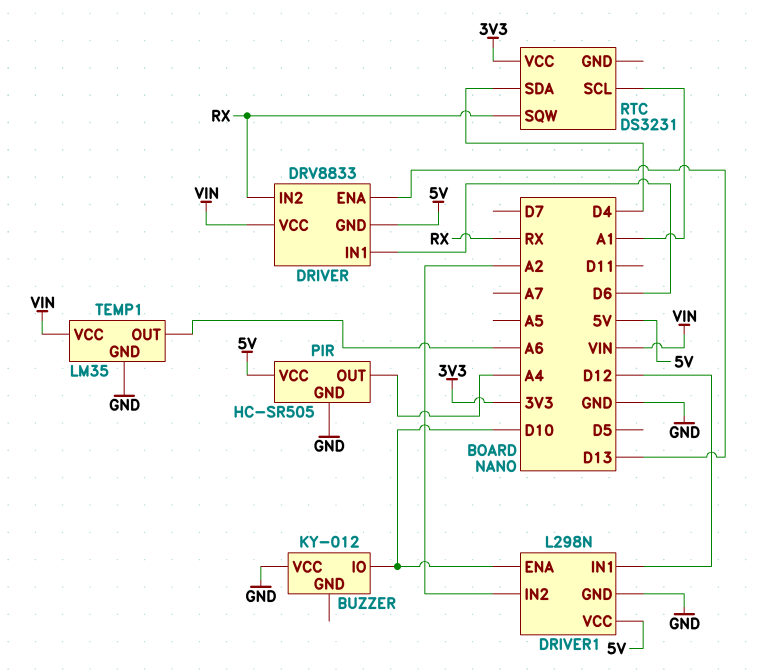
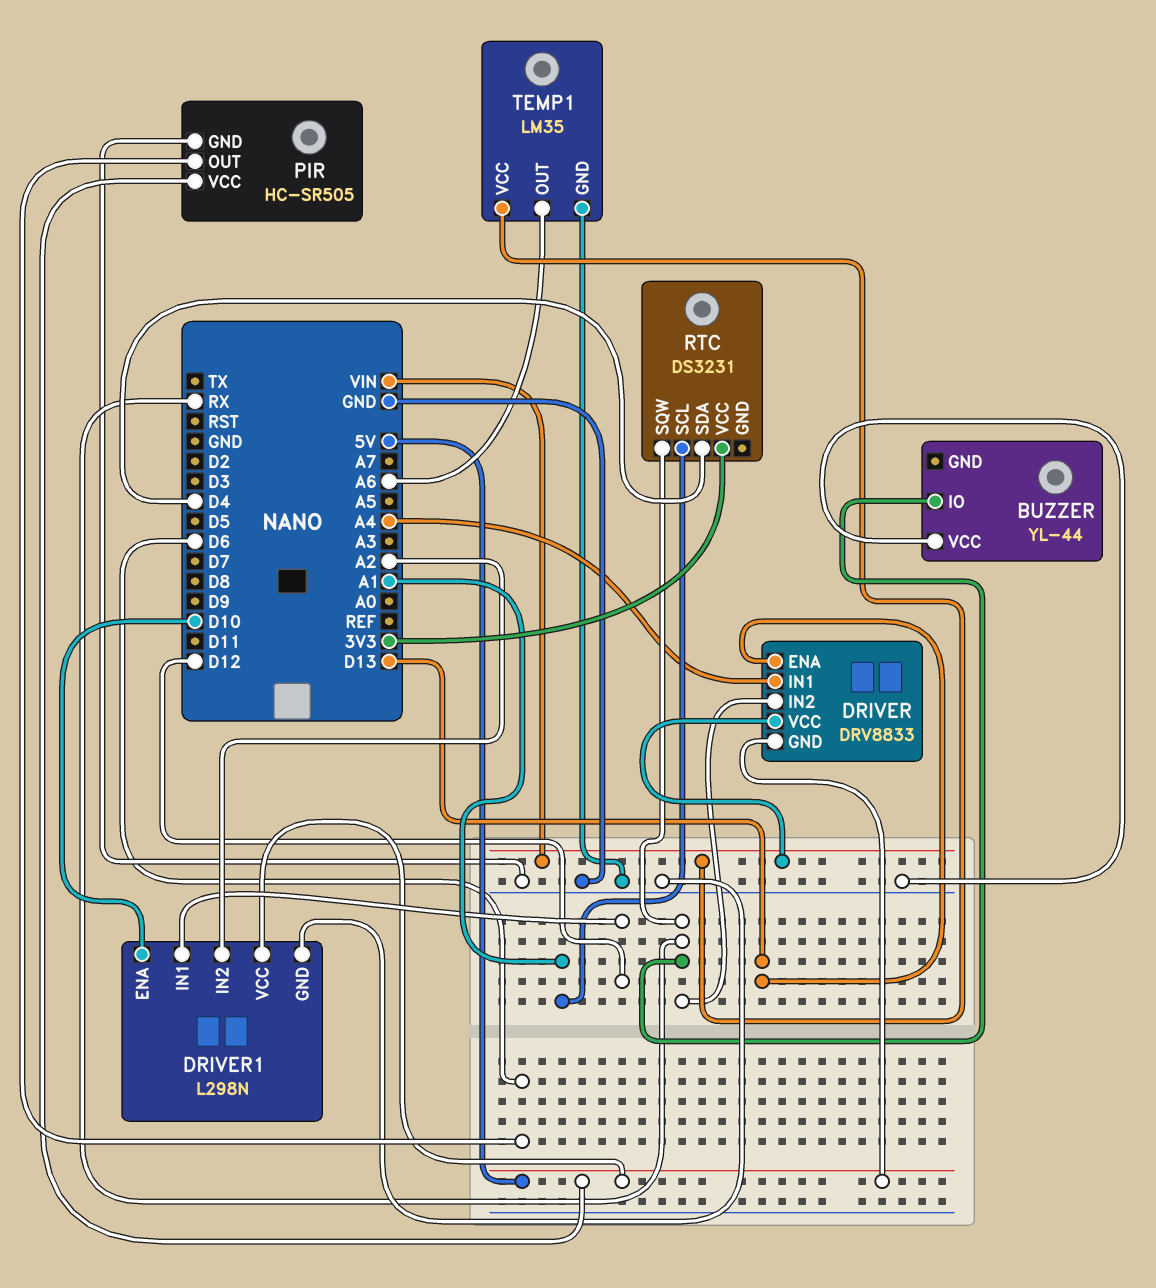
BUZZER: KY-012 -> YL-44
BUZZER pin IO: D10 -> RX
DRIVER pin IN1: D6 -> A4
PIR pin OUT: A4 -> D6

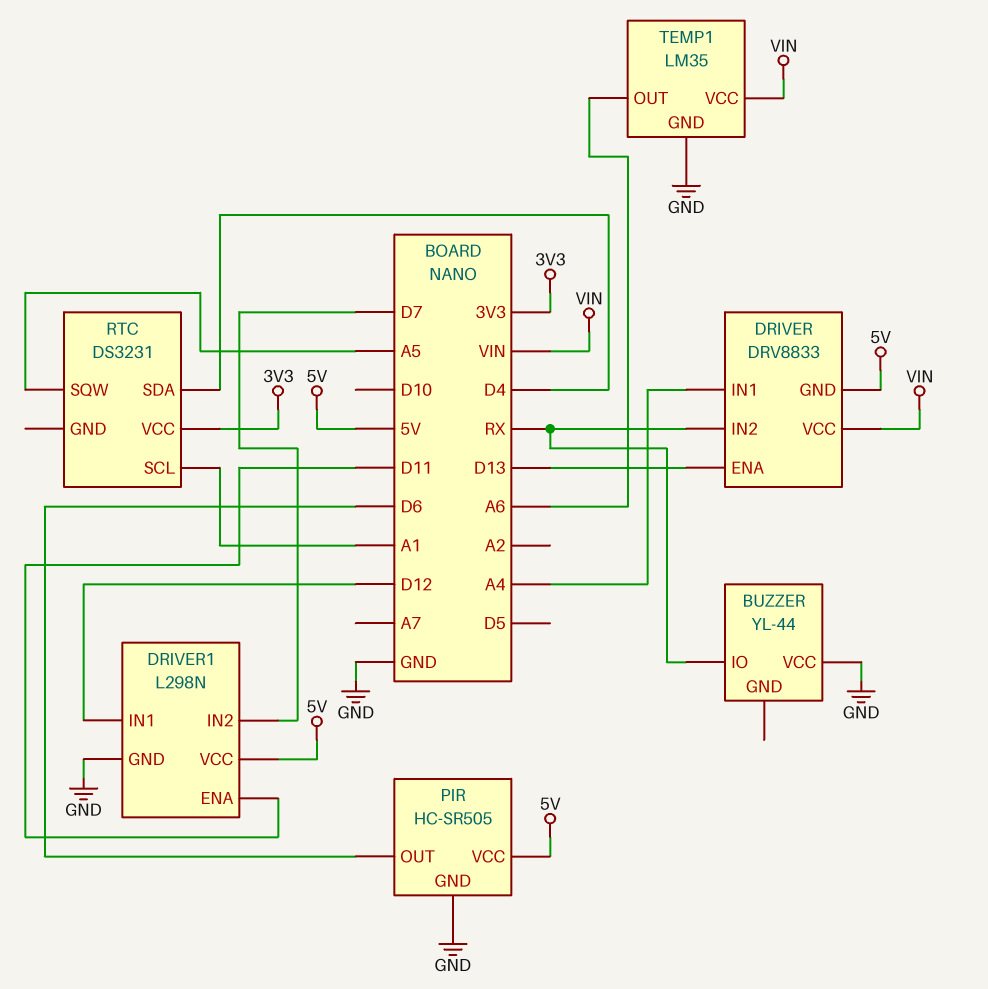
DRIVER1 pin ENA: D10 -> D11
DRIVER1 pin IN2: A2 -> D7
RTC pin SQW: RX -> A5

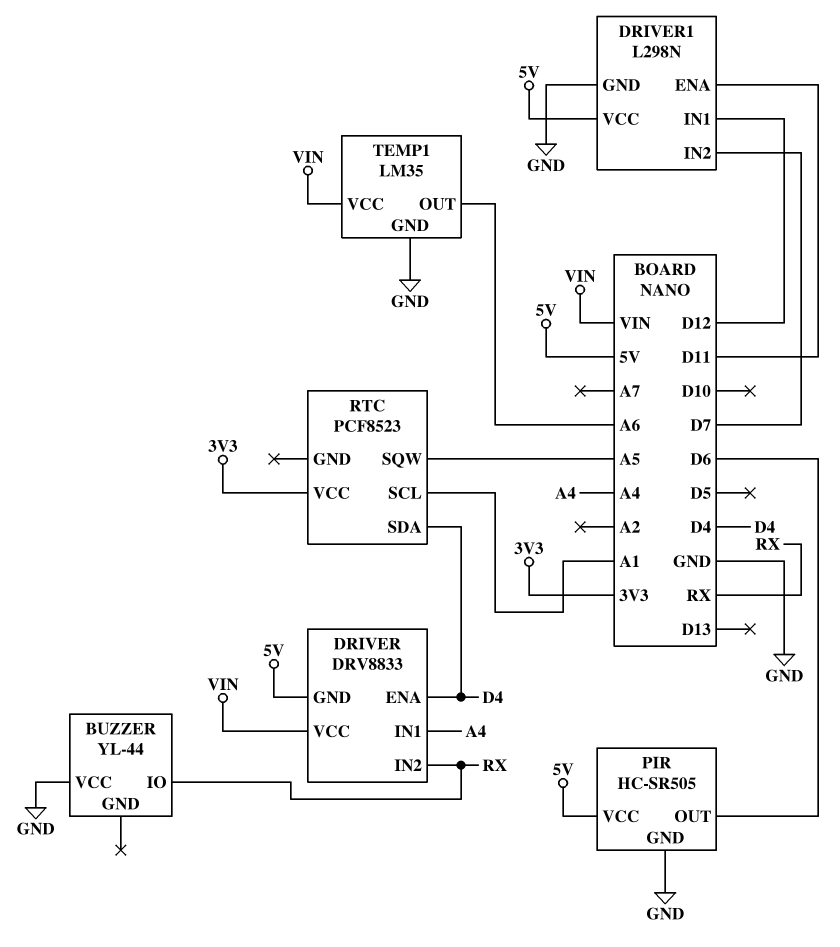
DRIVER pin ENA: D13 -> D4
RTC: DS3231 -> PCF8523

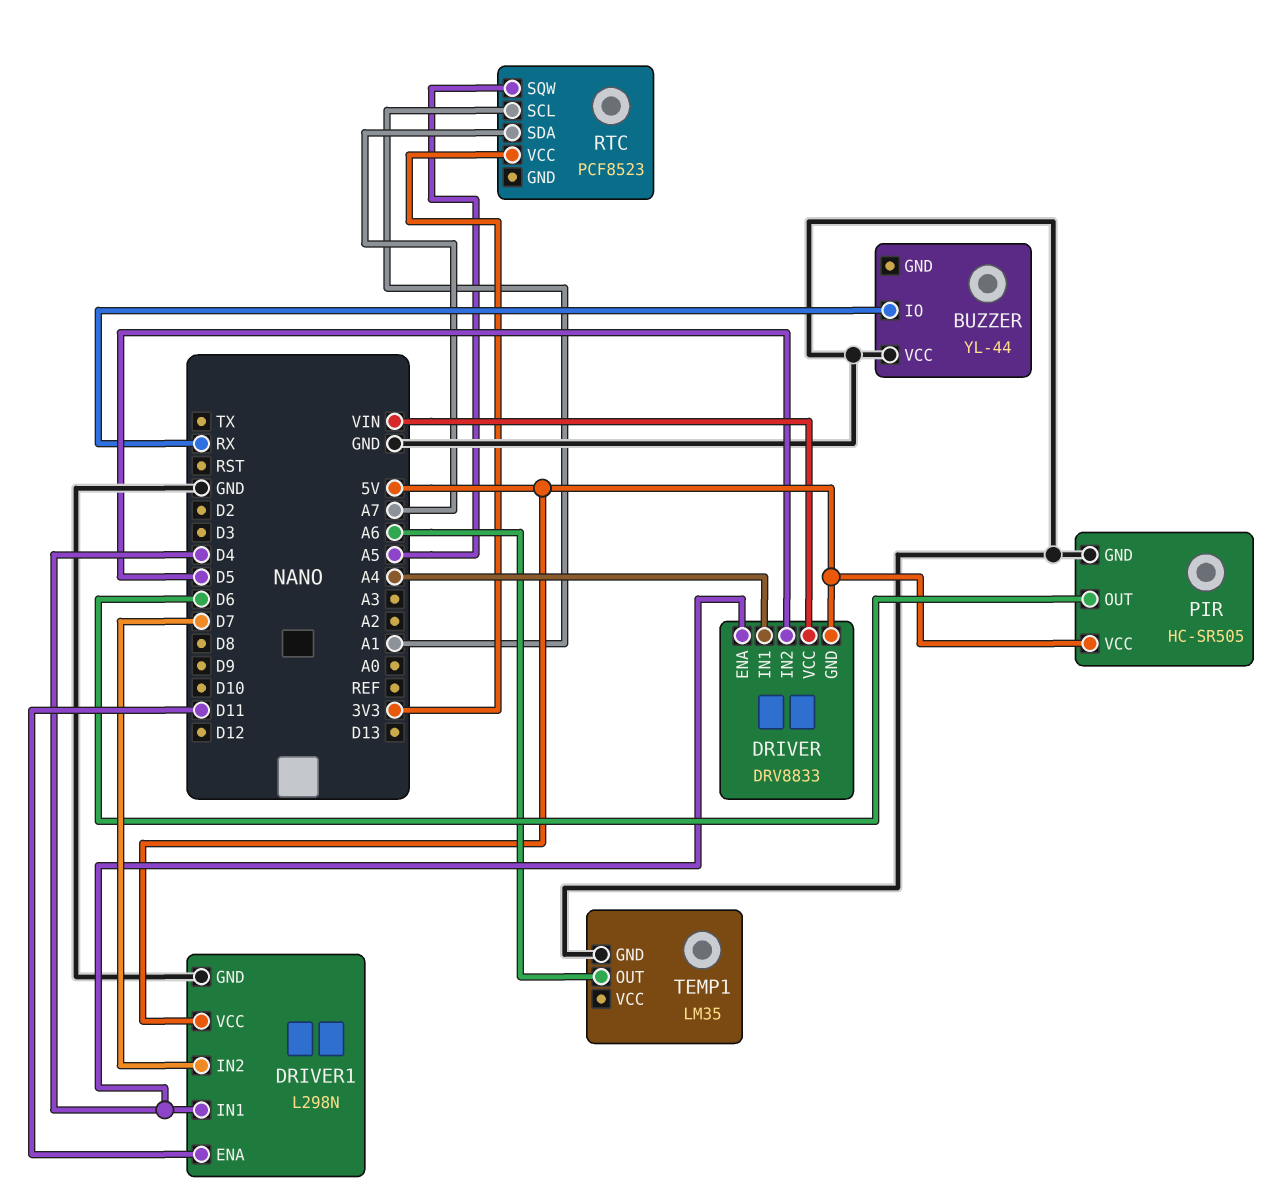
DRIVER pin IN2: RX -> D5
DRIVER1 pin IN1: D12 -> D4
RTC pin SDA: D4 -> A7
TEMP1 pin VCC: VIN -> none

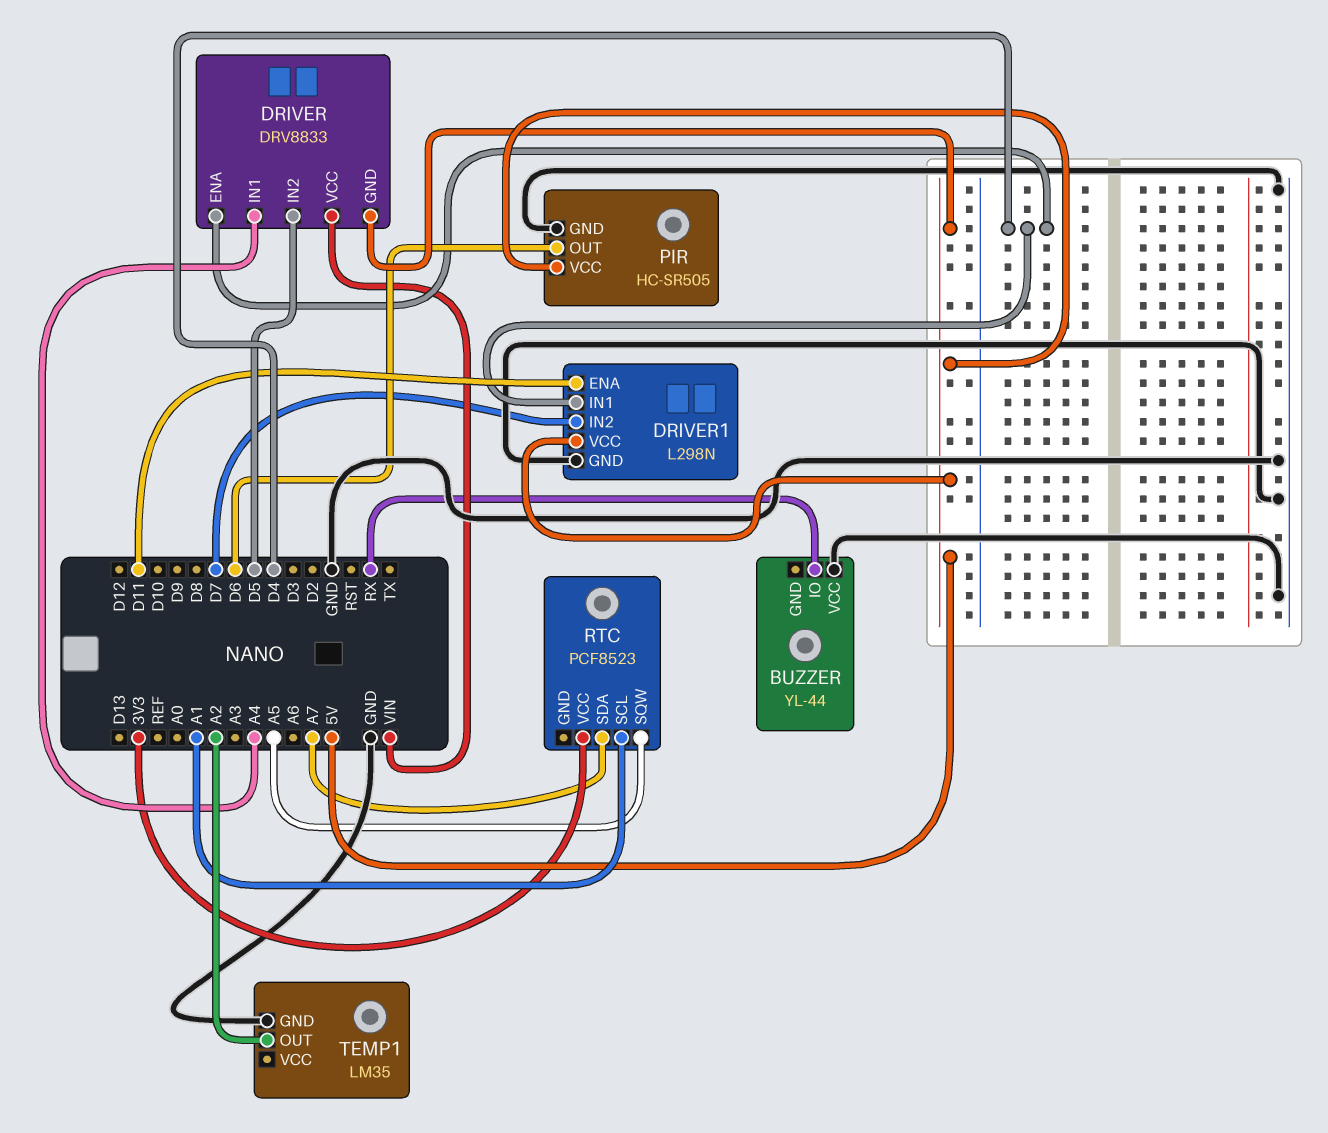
TEMP1 pin OUT: A6 -> A2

PROBLEM STATEMENT: From the line containing "RTC pin SDA: D4 -> A7" down to the last line of the records above, repeat every line exactly and nothing else, dropping any pictures.

OUTPUT FOR THIS TASK:
RTC pin SDA: D4 -> A7
TEMP1 pin VCC: VIN -> none

TEMP1 pin OUT: A6 -> A2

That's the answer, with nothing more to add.